#### [Requirement]
Take each line below that has "DGND" and copy it.

Available data section start

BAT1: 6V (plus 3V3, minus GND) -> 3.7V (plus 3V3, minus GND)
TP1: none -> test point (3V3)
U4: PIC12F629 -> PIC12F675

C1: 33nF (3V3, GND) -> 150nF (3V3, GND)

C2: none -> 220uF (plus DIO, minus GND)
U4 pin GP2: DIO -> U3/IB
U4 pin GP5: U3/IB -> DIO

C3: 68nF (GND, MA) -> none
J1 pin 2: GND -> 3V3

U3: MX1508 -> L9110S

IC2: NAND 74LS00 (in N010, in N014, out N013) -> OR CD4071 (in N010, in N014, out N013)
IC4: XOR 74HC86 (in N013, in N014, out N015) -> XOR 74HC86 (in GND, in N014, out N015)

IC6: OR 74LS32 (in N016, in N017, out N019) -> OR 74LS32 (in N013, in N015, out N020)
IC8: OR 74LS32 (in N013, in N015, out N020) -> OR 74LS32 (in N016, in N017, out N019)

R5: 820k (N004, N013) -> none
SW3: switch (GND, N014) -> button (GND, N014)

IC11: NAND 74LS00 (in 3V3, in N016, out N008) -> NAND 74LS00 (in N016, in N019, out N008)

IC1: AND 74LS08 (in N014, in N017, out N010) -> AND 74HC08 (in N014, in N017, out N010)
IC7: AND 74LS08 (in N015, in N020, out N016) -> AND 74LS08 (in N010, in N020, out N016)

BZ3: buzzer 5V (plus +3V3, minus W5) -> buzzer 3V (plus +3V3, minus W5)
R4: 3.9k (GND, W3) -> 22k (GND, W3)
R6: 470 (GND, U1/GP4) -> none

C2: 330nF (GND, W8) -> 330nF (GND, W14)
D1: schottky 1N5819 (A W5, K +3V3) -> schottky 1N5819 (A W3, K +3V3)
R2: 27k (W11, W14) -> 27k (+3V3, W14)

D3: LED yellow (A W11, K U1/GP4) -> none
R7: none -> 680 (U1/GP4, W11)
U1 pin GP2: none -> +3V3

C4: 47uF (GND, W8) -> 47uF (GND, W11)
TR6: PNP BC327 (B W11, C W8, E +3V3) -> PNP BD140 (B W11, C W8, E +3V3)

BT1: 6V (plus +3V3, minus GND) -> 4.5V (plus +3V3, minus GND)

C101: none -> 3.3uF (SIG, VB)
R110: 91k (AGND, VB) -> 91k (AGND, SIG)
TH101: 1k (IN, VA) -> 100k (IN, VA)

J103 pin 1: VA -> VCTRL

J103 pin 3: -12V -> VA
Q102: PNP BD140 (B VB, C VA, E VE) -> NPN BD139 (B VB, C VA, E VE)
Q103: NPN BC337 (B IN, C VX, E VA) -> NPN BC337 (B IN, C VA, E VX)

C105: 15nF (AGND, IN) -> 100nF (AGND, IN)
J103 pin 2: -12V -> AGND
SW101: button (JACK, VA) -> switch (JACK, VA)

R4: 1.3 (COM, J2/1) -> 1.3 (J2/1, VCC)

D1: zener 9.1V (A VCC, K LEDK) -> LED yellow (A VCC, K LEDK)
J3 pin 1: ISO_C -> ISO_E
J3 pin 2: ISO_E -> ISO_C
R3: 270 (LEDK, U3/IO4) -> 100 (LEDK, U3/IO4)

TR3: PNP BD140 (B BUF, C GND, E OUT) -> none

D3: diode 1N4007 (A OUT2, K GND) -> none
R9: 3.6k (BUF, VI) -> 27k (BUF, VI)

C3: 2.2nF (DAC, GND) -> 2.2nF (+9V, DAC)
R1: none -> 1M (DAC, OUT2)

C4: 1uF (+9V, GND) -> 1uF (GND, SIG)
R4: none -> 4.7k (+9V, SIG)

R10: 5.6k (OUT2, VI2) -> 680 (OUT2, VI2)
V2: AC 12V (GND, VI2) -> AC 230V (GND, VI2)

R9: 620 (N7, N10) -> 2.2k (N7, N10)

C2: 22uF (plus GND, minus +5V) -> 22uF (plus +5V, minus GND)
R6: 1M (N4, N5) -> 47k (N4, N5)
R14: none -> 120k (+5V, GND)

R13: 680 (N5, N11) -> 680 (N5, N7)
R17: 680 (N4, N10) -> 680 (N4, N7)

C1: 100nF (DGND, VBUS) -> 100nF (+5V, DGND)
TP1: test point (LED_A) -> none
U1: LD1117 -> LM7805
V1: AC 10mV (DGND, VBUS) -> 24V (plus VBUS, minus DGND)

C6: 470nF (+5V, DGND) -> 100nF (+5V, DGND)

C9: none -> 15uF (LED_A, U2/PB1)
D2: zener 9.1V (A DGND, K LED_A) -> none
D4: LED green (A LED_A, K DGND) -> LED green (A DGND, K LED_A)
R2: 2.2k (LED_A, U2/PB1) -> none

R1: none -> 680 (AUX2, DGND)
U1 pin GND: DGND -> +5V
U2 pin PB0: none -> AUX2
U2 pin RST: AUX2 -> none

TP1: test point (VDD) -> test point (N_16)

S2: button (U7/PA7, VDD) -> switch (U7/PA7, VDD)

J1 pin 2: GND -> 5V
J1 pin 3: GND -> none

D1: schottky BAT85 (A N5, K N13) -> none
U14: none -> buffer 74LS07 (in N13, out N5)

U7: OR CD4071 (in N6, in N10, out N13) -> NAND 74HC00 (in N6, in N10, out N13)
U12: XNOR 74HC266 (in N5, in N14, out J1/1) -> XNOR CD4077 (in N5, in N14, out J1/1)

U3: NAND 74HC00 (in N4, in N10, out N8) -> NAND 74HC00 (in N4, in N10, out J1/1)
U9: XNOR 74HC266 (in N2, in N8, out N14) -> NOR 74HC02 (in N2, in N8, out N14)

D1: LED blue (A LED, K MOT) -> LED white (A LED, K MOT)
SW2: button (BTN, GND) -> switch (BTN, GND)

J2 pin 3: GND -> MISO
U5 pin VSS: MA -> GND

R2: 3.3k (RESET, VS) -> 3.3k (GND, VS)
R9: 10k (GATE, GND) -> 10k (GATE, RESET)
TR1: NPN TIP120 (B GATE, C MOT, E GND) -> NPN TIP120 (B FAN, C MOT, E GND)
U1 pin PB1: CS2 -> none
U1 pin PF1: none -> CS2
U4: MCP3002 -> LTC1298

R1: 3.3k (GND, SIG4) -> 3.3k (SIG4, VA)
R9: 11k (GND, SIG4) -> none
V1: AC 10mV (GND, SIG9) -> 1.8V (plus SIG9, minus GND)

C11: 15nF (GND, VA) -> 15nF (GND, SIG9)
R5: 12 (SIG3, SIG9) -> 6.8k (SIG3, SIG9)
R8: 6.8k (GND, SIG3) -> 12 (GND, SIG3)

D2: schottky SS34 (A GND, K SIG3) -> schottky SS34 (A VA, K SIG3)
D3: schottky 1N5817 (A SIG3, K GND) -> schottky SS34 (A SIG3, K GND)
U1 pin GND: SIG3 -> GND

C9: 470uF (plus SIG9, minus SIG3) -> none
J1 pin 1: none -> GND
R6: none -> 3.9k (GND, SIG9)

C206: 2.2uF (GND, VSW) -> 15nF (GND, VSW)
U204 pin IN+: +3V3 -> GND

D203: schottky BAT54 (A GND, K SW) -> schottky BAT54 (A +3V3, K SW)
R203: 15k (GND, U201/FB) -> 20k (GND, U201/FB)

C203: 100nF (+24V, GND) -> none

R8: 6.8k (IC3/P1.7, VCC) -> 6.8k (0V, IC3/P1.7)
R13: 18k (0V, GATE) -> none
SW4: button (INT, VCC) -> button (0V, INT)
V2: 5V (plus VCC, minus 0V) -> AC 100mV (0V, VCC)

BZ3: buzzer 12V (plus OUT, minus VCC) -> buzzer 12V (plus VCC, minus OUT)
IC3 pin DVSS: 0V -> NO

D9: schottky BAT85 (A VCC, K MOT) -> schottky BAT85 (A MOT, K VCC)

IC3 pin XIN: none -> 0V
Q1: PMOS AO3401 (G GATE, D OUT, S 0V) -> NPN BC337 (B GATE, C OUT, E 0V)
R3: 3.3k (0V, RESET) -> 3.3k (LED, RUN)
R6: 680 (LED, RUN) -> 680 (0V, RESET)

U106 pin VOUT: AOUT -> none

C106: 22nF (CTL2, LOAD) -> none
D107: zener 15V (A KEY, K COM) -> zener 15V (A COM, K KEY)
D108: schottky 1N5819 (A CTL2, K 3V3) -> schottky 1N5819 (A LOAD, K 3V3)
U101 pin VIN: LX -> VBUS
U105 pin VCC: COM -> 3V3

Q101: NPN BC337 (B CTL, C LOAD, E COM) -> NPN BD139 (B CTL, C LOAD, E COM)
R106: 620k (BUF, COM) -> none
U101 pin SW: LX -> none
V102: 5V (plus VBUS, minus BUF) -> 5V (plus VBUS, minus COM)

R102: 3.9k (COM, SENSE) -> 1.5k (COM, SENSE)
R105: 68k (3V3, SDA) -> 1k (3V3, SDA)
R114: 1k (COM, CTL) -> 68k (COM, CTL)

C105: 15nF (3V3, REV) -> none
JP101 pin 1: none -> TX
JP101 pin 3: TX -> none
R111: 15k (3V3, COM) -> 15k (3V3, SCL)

Available data section end

#### [Task result]
C1: 100nF (DGND, VBUS) -> 100nF (+5V, DGND)
V1: AC 10mV (DGND, VBUS) -> 24V (plus VBUS, minus DGND)
C6: 470nF (+5V, DGND) -> 100nF (+5V, DGND)
D2: zener 9.1V (A DGND, K LED_A) -> none
D4: LED green (A LED_A, K DGND) -> LED green (A DGND, K LED_A)
R1: none -> 680 (AUX2, DGND)
U1 pin GND: DGND -> +5V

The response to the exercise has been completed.